__Exercise description__: Every line of the listing below must be printed again exactly, apart from its pictures.

__Data block__:
--
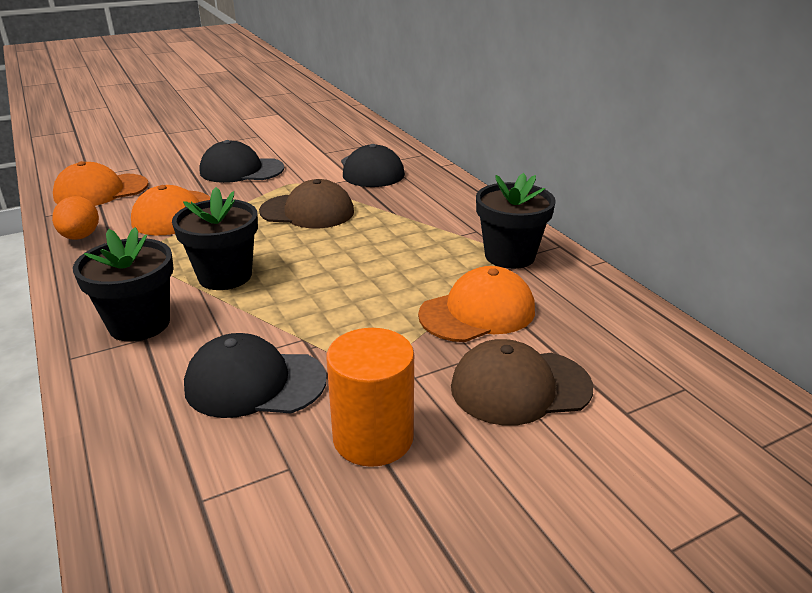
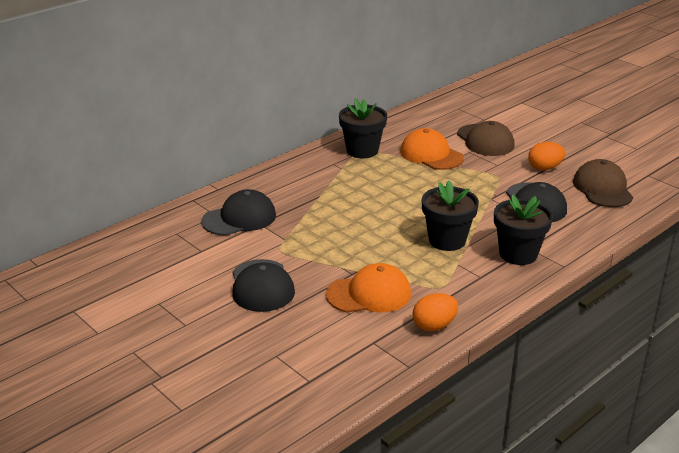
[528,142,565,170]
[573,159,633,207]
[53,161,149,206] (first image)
--
__Exercise output__:
[528,142,565,170]
[573,159,633,207]
[53,161,149,206] (first image)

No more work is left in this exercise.